Task goal:
Only lines with the string "degrees" should be returned from the data below.

Materials provided:
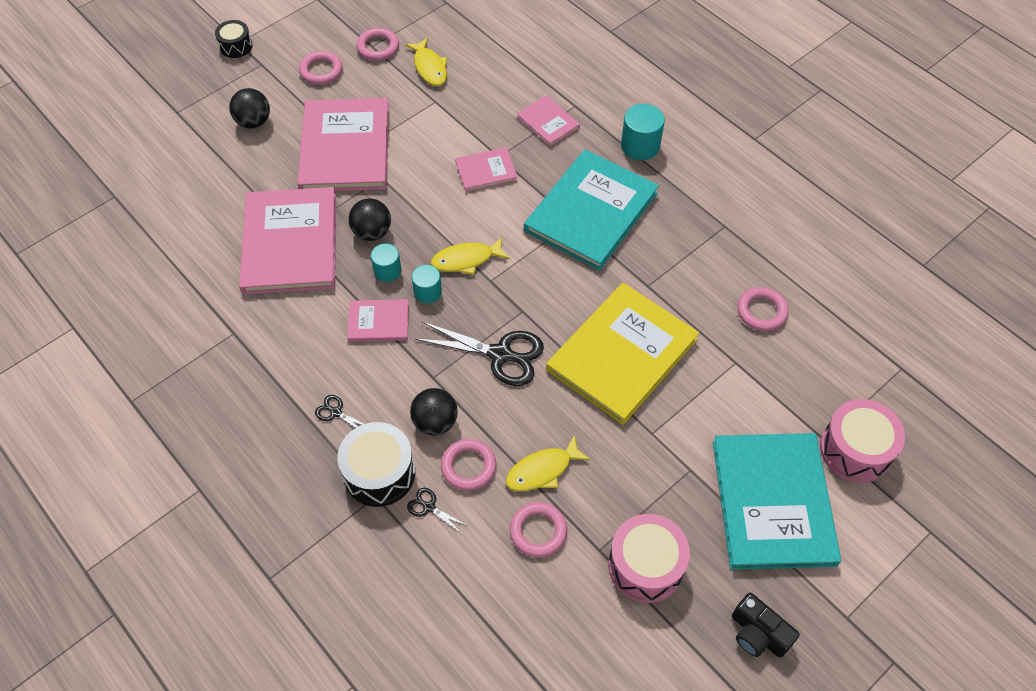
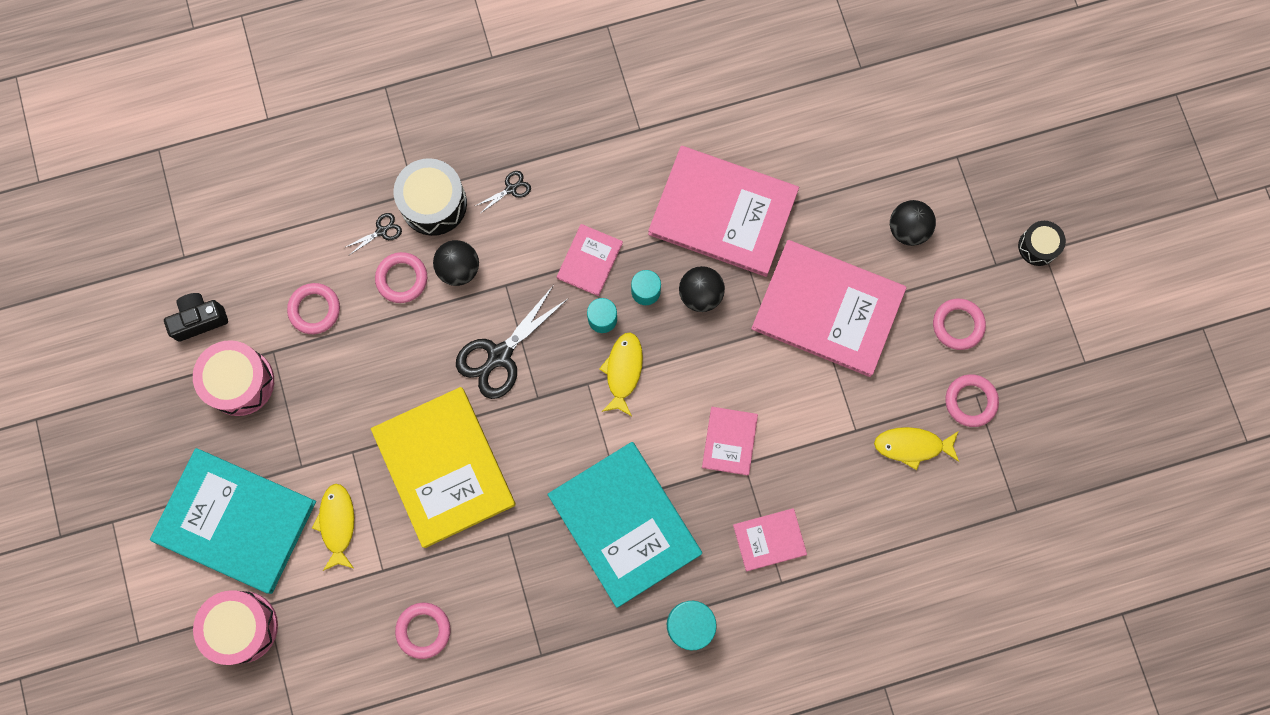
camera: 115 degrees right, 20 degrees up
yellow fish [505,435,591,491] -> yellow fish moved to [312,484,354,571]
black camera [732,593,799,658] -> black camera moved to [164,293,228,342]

* * *

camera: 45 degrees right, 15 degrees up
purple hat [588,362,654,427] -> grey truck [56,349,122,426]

Solution to this task:
camera: 115 degrees right, 20 degrees up
camera: 45 degrees right, 15 degrees up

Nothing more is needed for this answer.